:: ENTRIES SHOWN ::
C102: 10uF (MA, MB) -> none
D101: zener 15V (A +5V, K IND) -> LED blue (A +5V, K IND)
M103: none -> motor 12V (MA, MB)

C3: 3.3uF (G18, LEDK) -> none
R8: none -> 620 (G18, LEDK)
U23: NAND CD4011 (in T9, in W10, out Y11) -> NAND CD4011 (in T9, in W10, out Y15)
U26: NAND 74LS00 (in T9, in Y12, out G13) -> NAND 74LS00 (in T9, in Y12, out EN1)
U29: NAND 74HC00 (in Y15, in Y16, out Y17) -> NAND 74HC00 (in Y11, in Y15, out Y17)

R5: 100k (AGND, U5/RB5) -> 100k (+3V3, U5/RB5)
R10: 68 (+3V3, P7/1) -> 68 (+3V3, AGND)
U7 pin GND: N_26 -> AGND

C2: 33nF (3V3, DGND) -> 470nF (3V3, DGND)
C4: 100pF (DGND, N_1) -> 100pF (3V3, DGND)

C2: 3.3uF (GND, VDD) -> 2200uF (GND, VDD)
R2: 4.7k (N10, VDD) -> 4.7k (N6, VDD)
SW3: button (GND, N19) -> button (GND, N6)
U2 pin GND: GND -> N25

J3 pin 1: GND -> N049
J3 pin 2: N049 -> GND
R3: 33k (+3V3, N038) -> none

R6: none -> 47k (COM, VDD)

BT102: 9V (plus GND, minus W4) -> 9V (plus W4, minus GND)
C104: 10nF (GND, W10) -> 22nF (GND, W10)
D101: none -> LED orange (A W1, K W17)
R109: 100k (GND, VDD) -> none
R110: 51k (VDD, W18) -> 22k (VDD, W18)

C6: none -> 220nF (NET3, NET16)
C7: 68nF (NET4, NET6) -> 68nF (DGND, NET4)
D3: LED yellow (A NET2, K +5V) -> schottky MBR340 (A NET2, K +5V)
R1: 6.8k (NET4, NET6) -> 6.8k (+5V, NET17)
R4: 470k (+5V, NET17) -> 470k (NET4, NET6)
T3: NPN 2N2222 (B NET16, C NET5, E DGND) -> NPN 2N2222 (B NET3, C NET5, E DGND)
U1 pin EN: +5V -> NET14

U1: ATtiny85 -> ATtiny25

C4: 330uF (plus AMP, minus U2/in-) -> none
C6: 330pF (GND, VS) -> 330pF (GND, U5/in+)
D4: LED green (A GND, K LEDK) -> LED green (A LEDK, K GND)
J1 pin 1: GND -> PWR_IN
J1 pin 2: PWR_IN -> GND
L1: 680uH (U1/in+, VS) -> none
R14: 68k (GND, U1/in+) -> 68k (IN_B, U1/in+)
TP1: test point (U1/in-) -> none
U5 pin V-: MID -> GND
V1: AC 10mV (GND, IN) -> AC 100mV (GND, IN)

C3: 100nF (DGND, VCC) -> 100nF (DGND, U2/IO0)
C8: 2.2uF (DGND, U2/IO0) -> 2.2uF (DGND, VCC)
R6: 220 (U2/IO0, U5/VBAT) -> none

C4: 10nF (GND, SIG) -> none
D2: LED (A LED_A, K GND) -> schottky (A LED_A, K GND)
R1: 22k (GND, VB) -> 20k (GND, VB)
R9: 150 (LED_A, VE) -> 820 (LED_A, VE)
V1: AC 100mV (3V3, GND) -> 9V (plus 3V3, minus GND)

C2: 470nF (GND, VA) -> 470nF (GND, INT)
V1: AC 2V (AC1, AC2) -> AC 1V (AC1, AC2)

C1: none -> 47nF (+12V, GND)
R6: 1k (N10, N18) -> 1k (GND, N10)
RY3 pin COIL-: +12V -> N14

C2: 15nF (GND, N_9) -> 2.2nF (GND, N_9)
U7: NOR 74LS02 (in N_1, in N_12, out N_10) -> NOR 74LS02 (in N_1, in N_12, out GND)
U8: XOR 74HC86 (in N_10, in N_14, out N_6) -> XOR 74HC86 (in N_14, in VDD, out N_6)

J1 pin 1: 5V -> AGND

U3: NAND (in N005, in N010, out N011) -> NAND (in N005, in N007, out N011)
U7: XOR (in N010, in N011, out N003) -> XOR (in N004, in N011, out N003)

:: BRIEF ::
Here the job is to set down exactly the lines of the material above that fall between the one with "D3: LED yellow" and the one with "R6: 1k (N10, N18) -> 1k (GND, N10)", inclusive, and nothing beyond them.

:: RESPONSE TO THIS EXERCISE ::
D3: LED yellow (A NET2, K +5V) -> schottky MBR340 (A NET2, K +5V)
R1: 6.8k (NET4, NET6) -> 6.8k (+5V, NET17)
R4: 470k (+5V, NET17) -> 470k (NET4, NET6)
T3: NPN 2N2222 (B NET16, C NET5, E DGND) -> NPN 2N2222 (B NET3, C NET5, E DGND)
U1 pin EN: +5V -> NET14

U1: ATtiny85 -> ATtiny25

C4: 330uF (plus AMP, minus U2/in-) -> none
C6: 330pF (GND, VS) -> 330pF (GND, U5/in+)
D4: LED green (A GND, K LEDK) -> LED green (A LEDK, K GND)
J1 pin 1: GND -> PWR_IN
J1 pin 2: PWR_IN -> GND
L1: 680uH (U1/in+, VS) -> none
R14: 68k (GND, U1/in+) -> 68k (IN_B, U1/in+)
TP1: test point (U1/in-) -> none
U5 pin V-: MID -> GND
V1: AC 10mV (GND, IN) -> AC 100mV (GND, IN)

C3: 100nF (DGND, VCC) -> 100nF (DGND, U2/IO0)
C8: 2.2uF (DGND, U2/IO0) -> 2.2uF (DGND, VCC)
R6: 220 (U2/IO0, U5/VBAT) -> none

C4: 10nF (GND, SIG) -> none
D2: LED (A LED_A, K GND) -> schottky (A LED_A, K GND)
R1: 22k (GND, VB) -> 20k (GND, VB)
R9: 150 (LED_A, VE) -> 820 (LED_A, VE)
V1: AC 100mV (3V3, GND) -> 9V (plus 3V3, minus GND)

C2: 470nF (GND, VA) -> 470nF (GND, INT)
V1: AC 2V (AC1, AC2) -> AC 1V (AC1, AC2)

C1: none -> 47nF (+12V, GND)
R6: 1k (N10, N18) -> 1k (GND, N10)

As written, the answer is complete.